• Goal of the exercise
Everything in the listing should be copied exactly, save for the pictures.

*** Opening of Supplied information ***

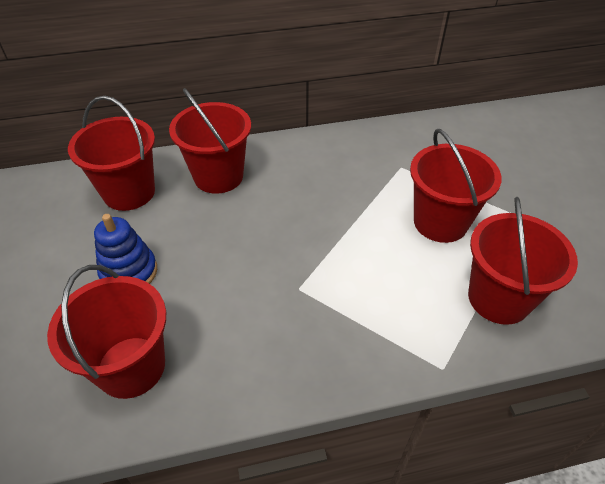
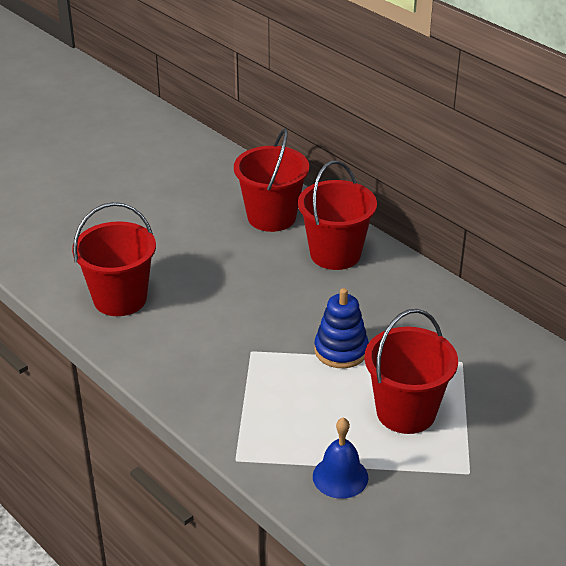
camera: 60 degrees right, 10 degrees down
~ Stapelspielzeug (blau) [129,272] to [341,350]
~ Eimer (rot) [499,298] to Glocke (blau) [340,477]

*** Close of Supplied information ***

• Output below
camera: 60 degrees right, 10 degrees down
~ Stapelspielzeug (blau) [129,272] to [341,350]
~ Eimer (rot) [499,298] to Glocke (blau) [340,477]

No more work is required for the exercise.